Without including any pictures, reproduce all the lines below word for word.

● GIVEN INFORMATION
- - -

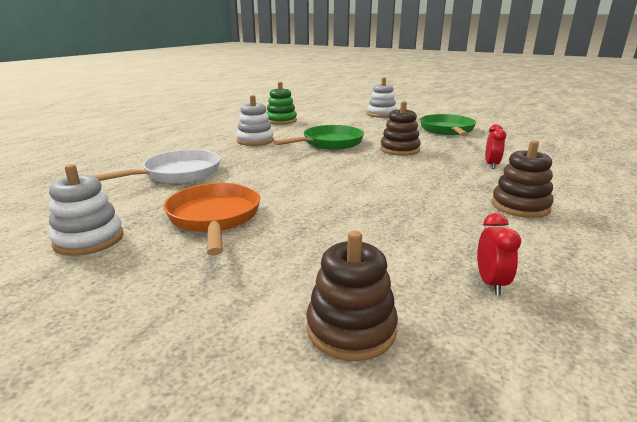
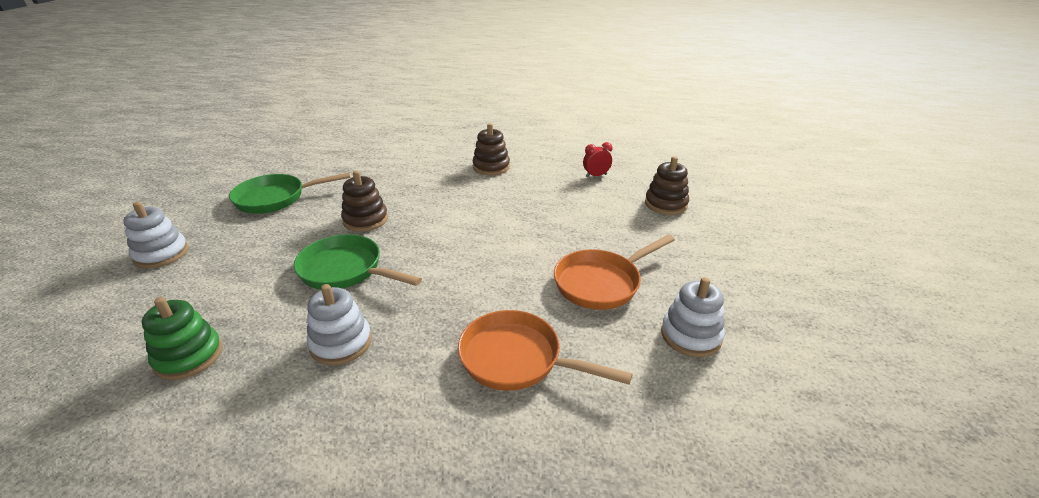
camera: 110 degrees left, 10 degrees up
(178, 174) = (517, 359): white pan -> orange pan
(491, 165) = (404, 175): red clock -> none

- - -

● EXERCISE RESPONSE
camera: 110 degrees left, 10 degrees up
(178, 174) = (517, 359): white pan -> orange pan
(491, 165) = (404, 175): red clock -> none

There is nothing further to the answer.